Change detection outputs:

----------------------------------------

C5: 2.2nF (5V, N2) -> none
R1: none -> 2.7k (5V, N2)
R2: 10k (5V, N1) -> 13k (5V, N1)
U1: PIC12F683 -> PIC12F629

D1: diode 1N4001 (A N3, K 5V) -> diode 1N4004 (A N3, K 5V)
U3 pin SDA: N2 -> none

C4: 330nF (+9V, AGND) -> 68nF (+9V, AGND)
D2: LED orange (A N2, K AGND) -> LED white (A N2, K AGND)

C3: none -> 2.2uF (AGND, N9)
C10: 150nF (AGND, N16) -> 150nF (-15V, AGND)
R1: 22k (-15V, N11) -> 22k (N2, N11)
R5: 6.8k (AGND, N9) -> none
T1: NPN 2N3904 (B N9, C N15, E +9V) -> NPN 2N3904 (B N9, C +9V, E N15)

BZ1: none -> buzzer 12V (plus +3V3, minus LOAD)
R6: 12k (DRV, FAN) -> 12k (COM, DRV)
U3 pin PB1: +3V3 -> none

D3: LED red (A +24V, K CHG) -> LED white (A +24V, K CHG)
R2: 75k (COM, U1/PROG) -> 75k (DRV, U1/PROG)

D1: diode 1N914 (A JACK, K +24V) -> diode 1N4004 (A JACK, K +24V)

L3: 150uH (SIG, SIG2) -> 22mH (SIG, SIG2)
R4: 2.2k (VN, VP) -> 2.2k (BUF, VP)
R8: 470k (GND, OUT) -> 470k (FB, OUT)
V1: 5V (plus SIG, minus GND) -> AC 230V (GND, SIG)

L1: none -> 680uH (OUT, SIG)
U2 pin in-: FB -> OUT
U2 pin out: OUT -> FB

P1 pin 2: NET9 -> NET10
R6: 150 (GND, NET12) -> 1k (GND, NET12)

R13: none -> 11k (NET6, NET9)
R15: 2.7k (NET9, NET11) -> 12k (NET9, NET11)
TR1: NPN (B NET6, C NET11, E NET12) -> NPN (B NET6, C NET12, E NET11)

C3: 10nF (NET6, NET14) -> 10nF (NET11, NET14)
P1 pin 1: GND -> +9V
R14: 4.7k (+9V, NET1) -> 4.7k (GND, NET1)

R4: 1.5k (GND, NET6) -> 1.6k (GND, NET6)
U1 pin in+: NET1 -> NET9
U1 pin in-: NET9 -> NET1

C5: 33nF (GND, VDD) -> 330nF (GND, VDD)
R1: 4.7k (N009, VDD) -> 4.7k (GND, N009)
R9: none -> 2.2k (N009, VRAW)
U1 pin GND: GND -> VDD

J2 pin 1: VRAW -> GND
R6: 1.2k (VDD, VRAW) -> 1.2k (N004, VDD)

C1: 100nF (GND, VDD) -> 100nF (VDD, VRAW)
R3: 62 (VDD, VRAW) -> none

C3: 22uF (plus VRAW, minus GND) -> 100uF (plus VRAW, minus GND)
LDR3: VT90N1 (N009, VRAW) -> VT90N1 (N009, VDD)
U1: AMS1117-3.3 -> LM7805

----------------------------------------

• Directions
Print the data above exactly as it reads.

• Response box
C5: 2.2nF (5V, N2) -> none
R1: none -> 2.7k (5V, N2)
R2: 10k (5V, N1) -> 13k (5V, N1)
U1: PIC12F683 -> PIC12F629

D1: diode 1N4001 (A N3, K 5V) -> diode 1N4004 (A N3, K 5V)
U3 pin SDA: N2 -> none

C4: 330nF (+9V, AGND) -> 68nF (+9V, AGND)
D2: LED orange (A N2, K AGND) -> LED white (A N2, K AGND)

C3: none -> 2.2uF (AGND, N9)
C10: 150nF (AGND, N16) -> 150nF (-15V, AGND)
R1: 22k (-15V, N11) -> 22k (N2, N11)
R5: 6.8k (AGND, N9) -> none
T1: NPN 2N3904 (B N9, C N15, E +9V) -> NPN 2N3904 (B N9, C +9V, E N15)

BZ1: none -> buzzer 12V (plus +3V3, minus LOAD)
R6: 12k (DRV, FAN) -> 12k (COM, DRV)
U3 pin PB1: +3V3 -> none

D3: LED red (A +24V, K CHG) -> LED white (A +24V, K CHG)
R2: 75k (COM, U1/PROG) -> 75k (DRV, U1/PROG)

D1: diode 1N914 (A JACK, K +24V) -> diode 1N4004 (A JACK, K +24V)

L3: 150uH (SIG, SIG2) -> 22mH (SIG, SIG2)
R4: 2.2k (VN, VP) -> 2.2k (BUF, VP)
R8: 470k (GND, OUT) -> 470k (FB, OUT)
V1: 5V (plus SIG, minus GND) -> AC 230V (GND, SIG)

L1: none -> 680uH (OUT, SIG)
U2 pin in-: FB -> OUT
U2 pin out: OUT -> FB

P1 pin 2: NET9 -> NET10
R6: 150 (GND, NET12) -> 1k (GND, NET12)

R13: none -> 11k (NET6, NET9)
R15: 2.7k (NET9, NET11) -> 12k (NET9, NET11)
TR1: NPN (B NET6, C NET11, E NET12) -> NPN (B NET6, C NET12, E NET11)

C3: 10nF (NET6, NET14) -> 10nF (NET11, NET14)
P1 pin 1: GND -> +9V
R14: 4.7k (+9V, NET1) -> 4.7k (GND, NET1)

R4: 1.5k (GND, NET6) -> 1.6k (GND, NET6)
U1 pin in+: NET1 -> NET9
U1 pin in-: NET9 -> NET1

C5: 33nF (GND, VDD) -> 330nF (GND, VDD)
R1: 4.7k (N009, VDD) -> 4.7k (GND, N009)
R9: none -> 2.2k (N009, VRAW)
U1 pin GND: GND -> VDD

J2 pin 1: VRAW -> GND
R6: 1.2k (VDD, VRAW) -> 1.2k (N004, VDD)

C1: 100nF (GND, VDD) -> 100nF (VDD, VRAW)
R3: 62 (VDD, VRAW) -> none

C3: 22uF (plus VRAW, minus GND) -> 100uF (plus VRAW, minus GND)
LDR3: VT90N1 (N009, VRAW) -> VT90N1 (N009, VDD)
U1: AMS1117-3.3 -> LM7805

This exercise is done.